Colored shape movement records:
+++

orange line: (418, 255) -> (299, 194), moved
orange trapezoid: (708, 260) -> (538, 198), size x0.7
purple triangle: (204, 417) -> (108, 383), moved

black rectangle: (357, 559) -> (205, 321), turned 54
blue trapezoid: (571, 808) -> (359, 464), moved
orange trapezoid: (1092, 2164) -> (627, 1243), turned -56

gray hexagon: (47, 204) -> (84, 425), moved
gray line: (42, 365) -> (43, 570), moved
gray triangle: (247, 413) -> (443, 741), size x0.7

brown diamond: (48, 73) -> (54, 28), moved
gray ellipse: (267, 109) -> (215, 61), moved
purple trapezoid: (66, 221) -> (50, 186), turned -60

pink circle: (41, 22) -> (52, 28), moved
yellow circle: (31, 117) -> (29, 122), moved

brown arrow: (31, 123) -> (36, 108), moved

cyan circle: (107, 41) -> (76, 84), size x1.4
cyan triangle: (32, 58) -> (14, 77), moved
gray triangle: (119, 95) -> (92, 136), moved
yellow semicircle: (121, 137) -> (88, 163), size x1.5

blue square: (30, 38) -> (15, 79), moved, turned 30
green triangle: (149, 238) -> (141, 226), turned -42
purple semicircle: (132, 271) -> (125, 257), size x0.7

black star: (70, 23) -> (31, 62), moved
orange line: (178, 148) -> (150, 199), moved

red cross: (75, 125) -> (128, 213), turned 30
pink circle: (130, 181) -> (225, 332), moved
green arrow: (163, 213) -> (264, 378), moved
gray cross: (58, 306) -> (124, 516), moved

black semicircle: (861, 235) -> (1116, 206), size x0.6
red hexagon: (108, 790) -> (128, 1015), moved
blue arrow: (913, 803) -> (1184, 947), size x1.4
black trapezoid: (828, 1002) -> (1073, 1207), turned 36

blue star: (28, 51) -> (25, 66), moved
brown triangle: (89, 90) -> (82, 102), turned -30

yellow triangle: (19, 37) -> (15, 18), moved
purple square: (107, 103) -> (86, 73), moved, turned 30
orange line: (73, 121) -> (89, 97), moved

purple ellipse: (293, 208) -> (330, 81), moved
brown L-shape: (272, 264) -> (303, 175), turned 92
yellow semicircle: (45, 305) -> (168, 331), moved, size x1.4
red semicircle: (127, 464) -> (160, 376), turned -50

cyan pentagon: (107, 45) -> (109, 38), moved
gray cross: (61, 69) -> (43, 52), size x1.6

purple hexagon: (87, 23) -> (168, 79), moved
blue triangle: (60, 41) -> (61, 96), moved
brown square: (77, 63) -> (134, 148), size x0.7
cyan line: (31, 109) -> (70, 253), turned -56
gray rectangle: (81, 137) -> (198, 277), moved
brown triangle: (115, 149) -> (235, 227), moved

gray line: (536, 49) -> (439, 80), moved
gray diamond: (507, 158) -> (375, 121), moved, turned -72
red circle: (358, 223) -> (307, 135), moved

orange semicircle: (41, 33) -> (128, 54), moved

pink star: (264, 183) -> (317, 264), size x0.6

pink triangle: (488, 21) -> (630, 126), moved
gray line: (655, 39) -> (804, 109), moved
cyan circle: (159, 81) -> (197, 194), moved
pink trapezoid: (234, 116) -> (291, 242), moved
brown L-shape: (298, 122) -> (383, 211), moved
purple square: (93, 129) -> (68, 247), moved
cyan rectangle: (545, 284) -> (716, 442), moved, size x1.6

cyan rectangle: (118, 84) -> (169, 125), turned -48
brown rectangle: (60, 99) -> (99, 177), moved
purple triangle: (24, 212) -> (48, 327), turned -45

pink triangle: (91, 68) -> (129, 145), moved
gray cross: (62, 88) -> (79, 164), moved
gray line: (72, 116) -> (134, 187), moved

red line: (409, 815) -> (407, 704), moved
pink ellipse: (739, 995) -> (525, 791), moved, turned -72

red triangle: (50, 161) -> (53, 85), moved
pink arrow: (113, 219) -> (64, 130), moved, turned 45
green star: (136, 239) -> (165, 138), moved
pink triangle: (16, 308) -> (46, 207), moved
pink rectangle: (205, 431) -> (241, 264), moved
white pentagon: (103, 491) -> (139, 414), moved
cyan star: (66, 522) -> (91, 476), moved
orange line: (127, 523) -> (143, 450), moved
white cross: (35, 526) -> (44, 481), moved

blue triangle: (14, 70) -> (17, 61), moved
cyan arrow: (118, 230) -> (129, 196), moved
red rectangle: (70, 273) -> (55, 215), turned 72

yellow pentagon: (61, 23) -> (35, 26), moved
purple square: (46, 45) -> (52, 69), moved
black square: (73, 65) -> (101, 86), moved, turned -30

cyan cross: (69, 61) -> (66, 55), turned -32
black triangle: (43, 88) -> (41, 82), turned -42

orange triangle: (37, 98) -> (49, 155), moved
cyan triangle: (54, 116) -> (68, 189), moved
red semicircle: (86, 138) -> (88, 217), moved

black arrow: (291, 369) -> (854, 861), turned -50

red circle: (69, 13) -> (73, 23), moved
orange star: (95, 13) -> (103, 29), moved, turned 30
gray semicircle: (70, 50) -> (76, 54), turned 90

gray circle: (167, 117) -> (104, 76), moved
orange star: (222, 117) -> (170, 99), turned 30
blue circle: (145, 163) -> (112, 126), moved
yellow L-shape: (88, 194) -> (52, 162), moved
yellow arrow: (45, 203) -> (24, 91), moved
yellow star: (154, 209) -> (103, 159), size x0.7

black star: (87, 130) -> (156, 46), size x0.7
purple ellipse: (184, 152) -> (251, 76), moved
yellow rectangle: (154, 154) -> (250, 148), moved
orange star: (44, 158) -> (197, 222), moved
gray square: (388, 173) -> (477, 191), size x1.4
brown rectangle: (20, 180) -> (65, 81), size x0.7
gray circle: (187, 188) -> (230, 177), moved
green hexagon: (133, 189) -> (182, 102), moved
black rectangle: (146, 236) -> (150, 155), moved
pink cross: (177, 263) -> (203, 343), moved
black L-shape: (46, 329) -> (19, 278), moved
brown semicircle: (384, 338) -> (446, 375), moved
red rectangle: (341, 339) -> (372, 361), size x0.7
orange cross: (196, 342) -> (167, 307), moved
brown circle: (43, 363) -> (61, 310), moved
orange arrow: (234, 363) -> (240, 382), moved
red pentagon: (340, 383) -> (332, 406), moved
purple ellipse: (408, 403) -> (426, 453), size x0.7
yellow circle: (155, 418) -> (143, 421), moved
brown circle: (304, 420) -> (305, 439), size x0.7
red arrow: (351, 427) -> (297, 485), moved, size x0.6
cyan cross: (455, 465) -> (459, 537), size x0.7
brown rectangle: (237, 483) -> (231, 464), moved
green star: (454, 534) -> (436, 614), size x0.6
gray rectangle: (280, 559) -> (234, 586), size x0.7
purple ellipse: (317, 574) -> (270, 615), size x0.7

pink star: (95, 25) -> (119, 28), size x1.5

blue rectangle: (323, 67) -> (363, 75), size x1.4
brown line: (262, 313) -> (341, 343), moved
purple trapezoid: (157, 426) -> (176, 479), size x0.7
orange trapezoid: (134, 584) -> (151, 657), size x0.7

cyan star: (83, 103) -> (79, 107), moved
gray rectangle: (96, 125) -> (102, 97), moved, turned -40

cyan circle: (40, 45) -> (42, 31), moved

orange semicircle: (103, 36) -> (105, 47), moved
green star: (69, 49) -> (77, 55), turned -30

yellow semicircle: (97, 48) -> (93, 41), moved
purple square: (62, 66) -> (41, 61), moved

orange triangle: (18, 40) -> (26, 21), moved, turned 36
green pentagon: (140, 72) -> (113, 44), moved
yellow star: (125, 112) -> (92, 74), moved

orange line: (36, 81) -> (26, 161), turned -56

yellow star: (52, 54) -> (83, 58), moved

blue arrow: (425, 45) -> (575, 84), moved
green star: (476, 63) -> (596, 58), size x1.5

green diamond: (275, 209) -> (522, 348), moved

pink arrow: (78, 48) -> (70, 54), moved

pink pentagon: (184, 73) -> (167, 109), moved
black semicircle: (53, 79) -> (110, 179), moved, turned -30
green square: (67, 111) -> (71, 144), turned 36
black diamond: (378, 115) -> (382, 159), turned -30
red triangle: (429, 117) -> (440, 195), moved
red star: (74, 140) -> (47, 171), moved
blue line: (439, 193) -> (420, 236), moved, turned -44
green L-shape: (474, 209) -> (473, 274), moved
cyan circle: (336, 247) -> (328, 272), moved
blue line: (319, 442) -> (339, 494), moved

+++

Exercise prompt — Identify all lines in the records above with the word "green".

Finished task —
green triangle: (149, 238) -> (141, 226), turned -42
green arrow: (163, 213) -> (264, 378), moved
green star: (136, 239) -> (165, 138), moved
green hexagon: (133, 189) -> (182, 102), moved
green star: (454, 534) -> (436, 614), size x0.6
green star: (69, 49) -> (77, 55), turned -30
green pentagon: (140, 72) -> (113, 44), moved
green star: (476, 63) -> (596, 58), size x1.5
green diamond: (275, 209) -> (522, 348), moved
green square: (67, 111) -> (71, 144), turned 36
green L-shape: (474, 209) -> (473, 274), moved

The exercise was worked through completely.